- _EXERCISE AIM_
Output only the lines that run from the line holding "U5 pin A: J4/1 -> SIG2" to the end of the data below, including both ends, without any pictures.

[Edit tracking data]

------------------------------------------------------------

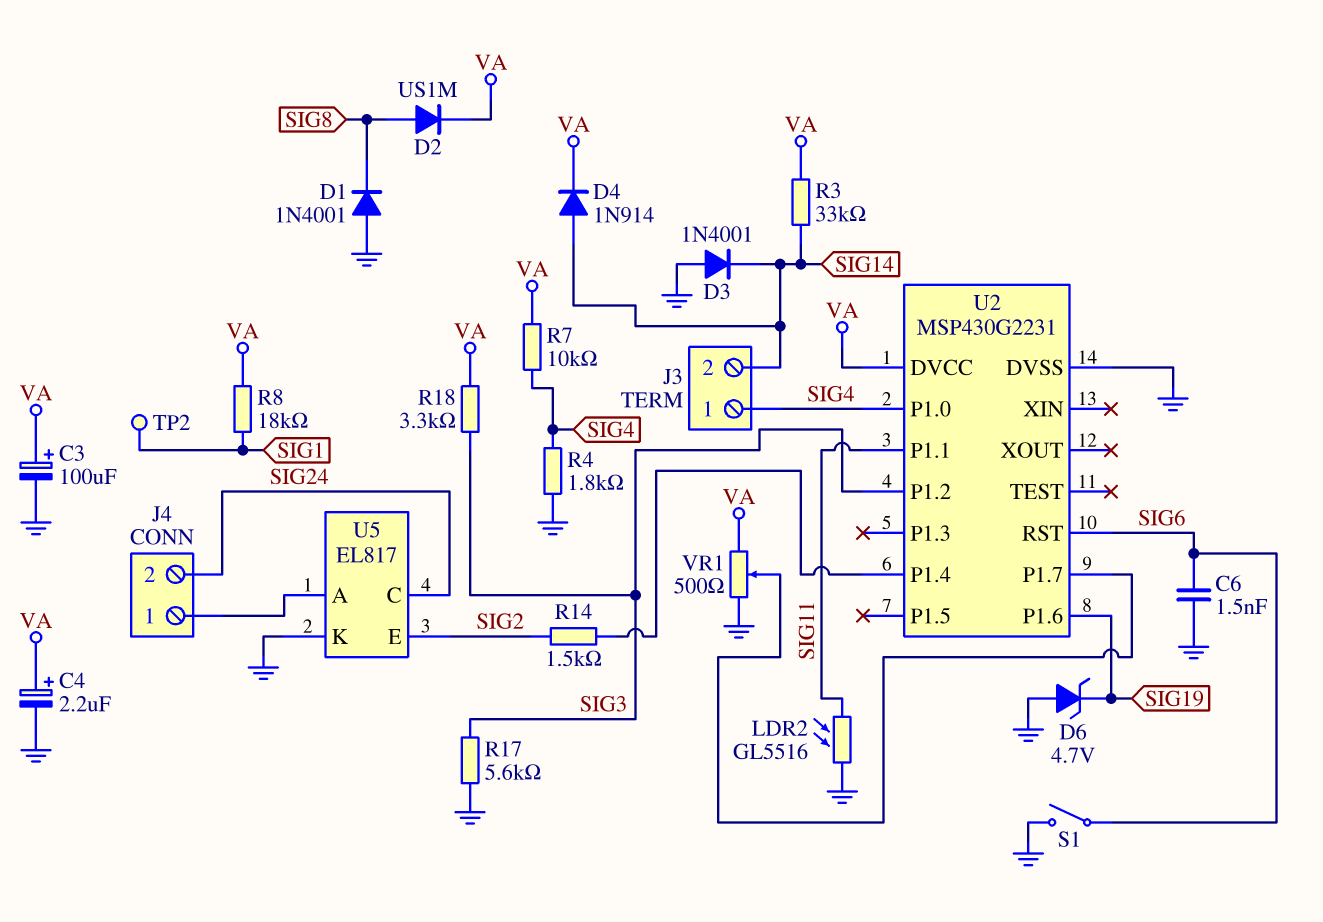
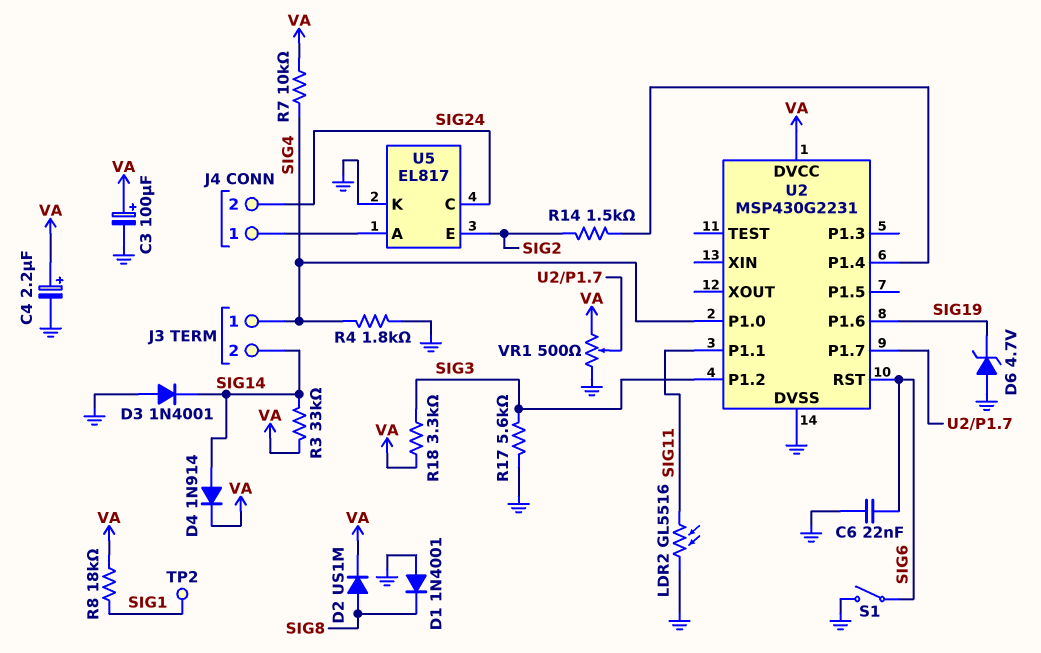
C6: 1.5nF (GND, SIG6) -> 22nF (GND, SIG6)

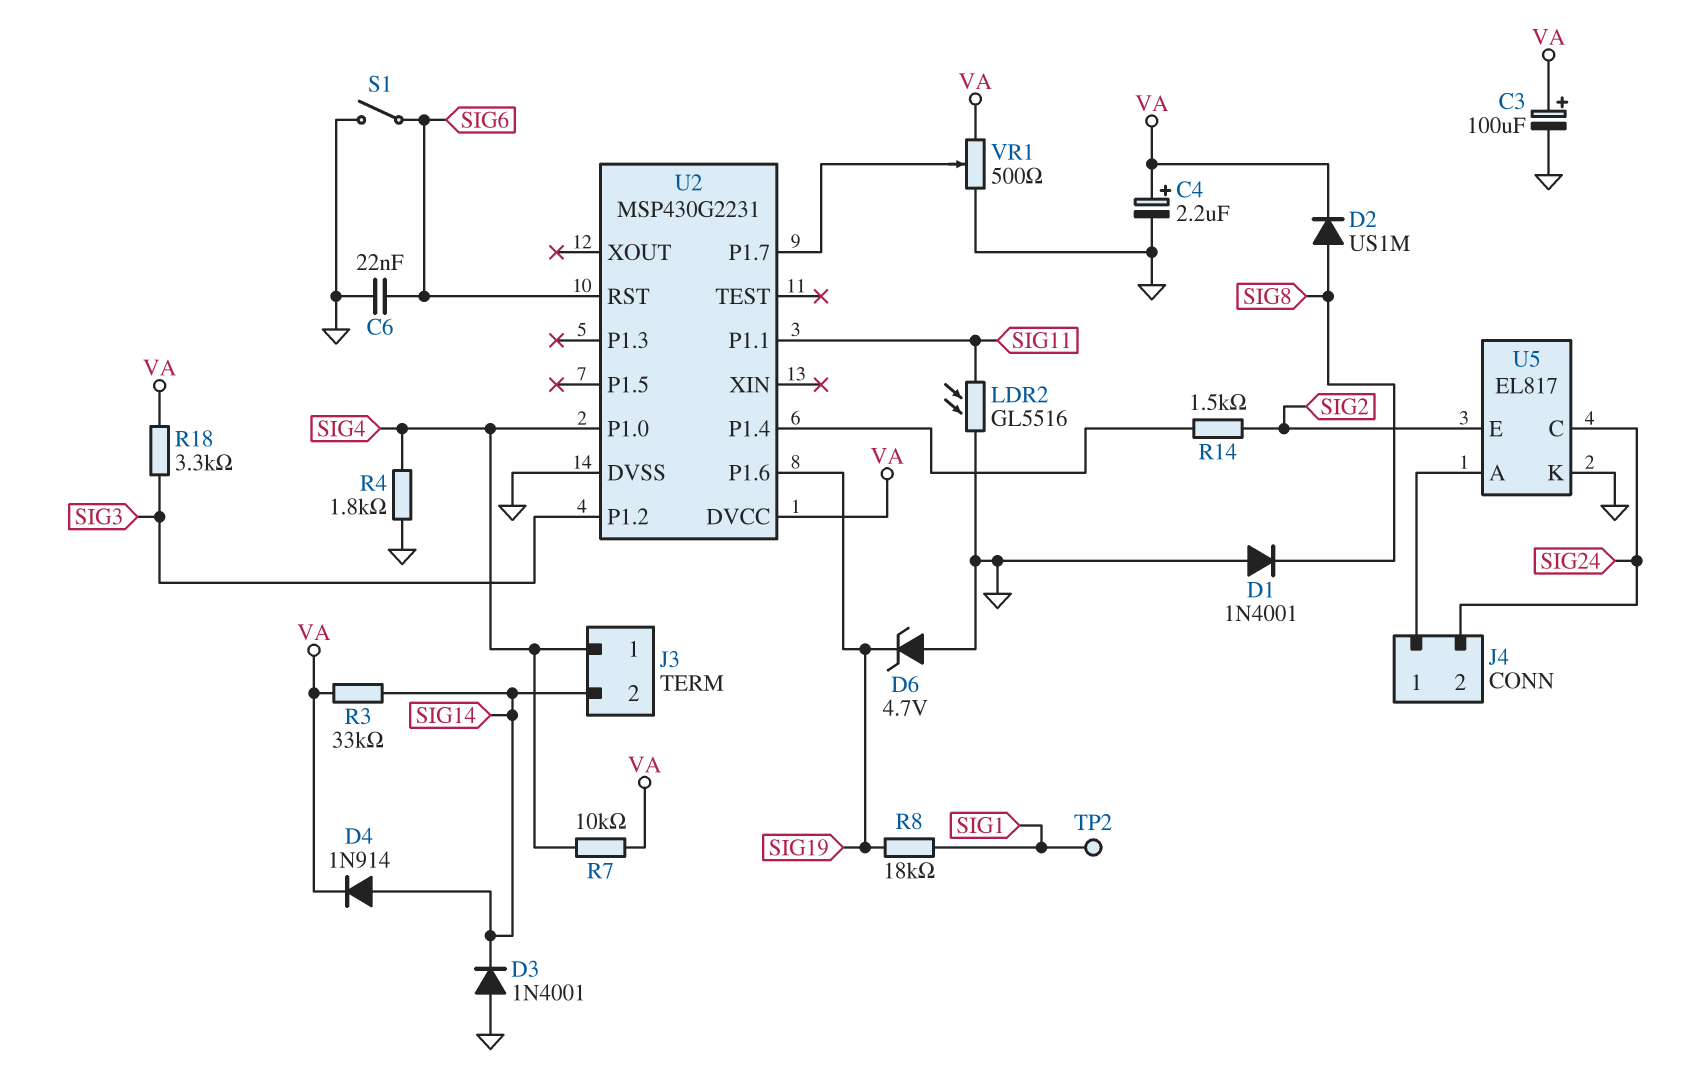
R8: 18k (SIG1, VA) -> 18k (SIG1, SIG19)
R17: 5.6k (GND, SIG3) -> none

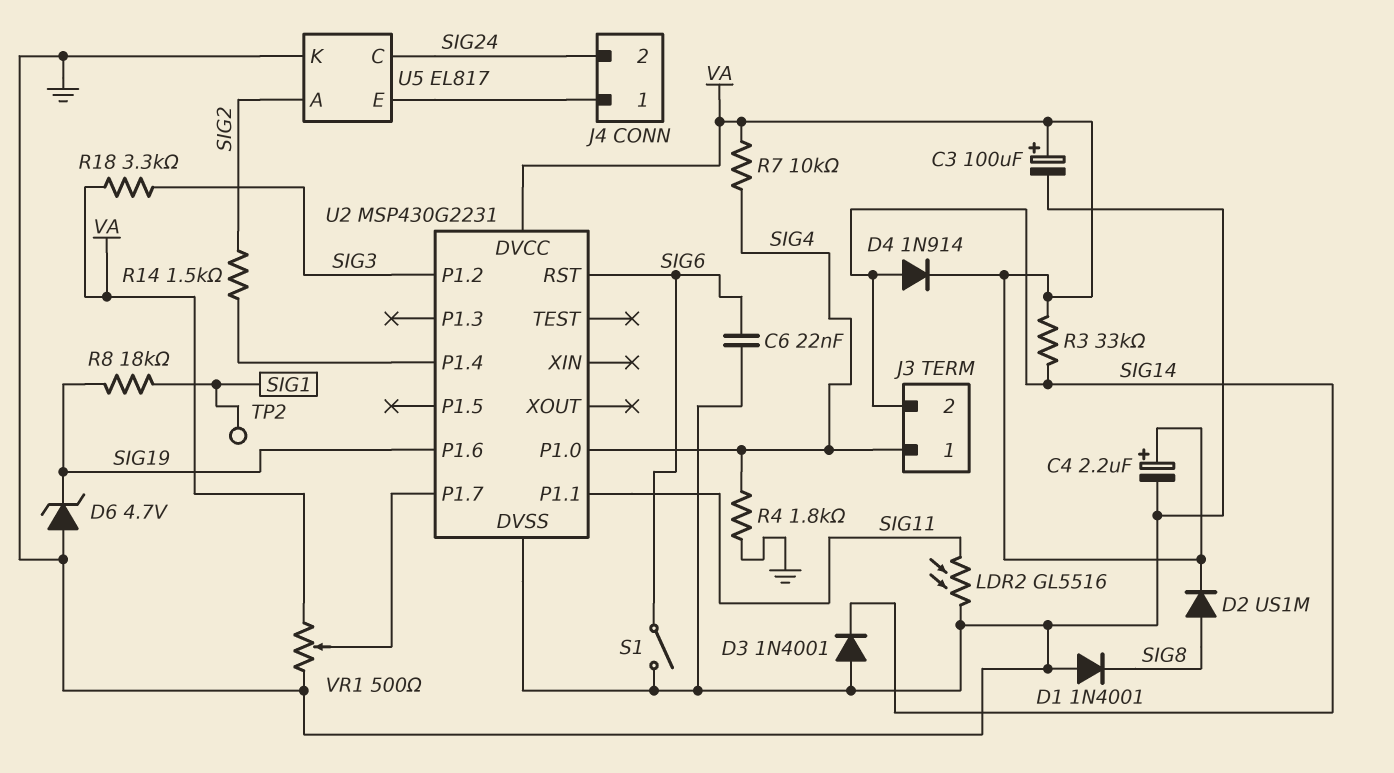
U5 pin A: J4/1 -> SIG2
U5 pin E: SIG2 -> J4/1

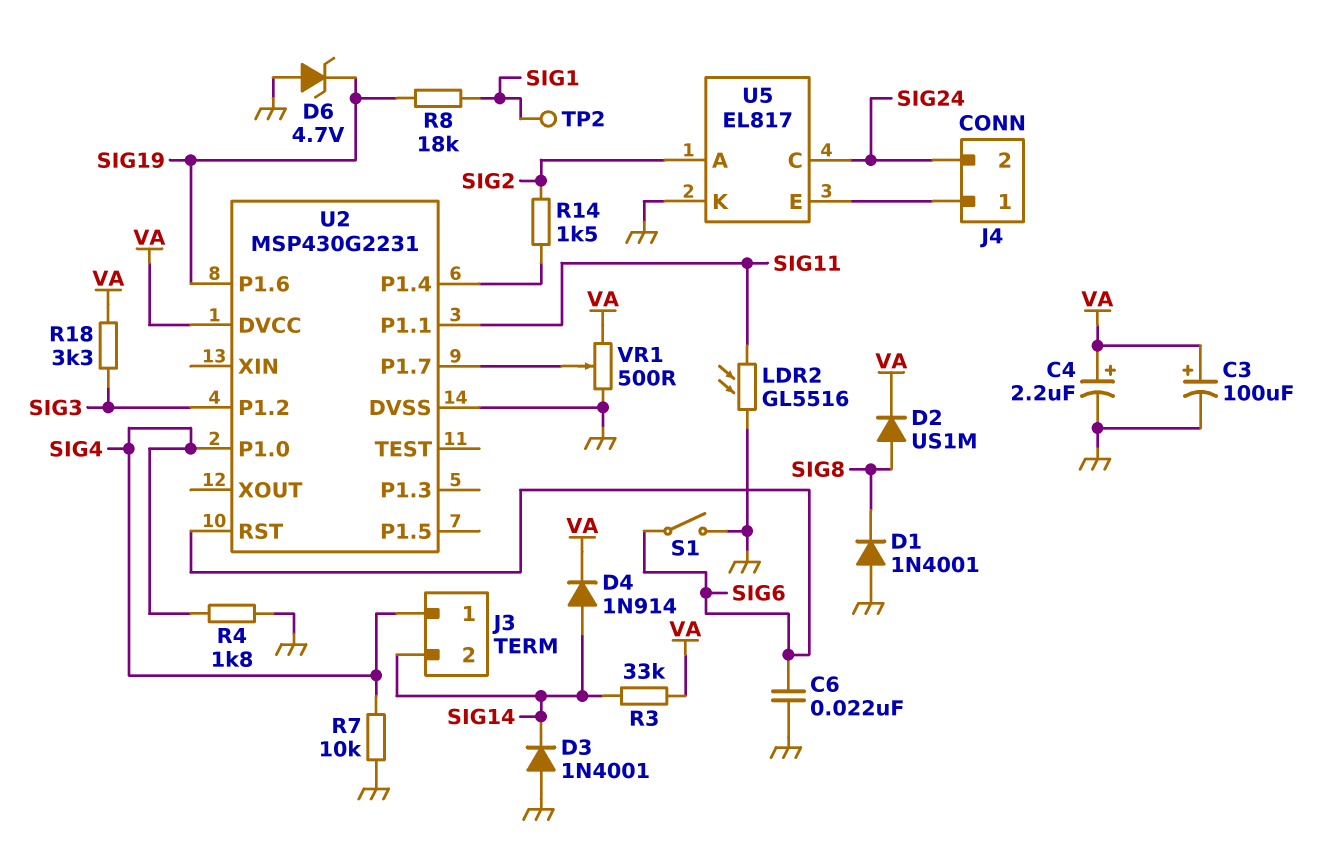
R7: 10k (SIG4, VA) -> 10k (GND, SIG4)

------------------------------------------------------------

- _THE COMPLETED TASK_
U5 pin A: J4/1 -> SIG2
U5 pin E: SIG2 -> J4/1

R7: 10k (SIG4, VA) -> 10k (GND, SIG4)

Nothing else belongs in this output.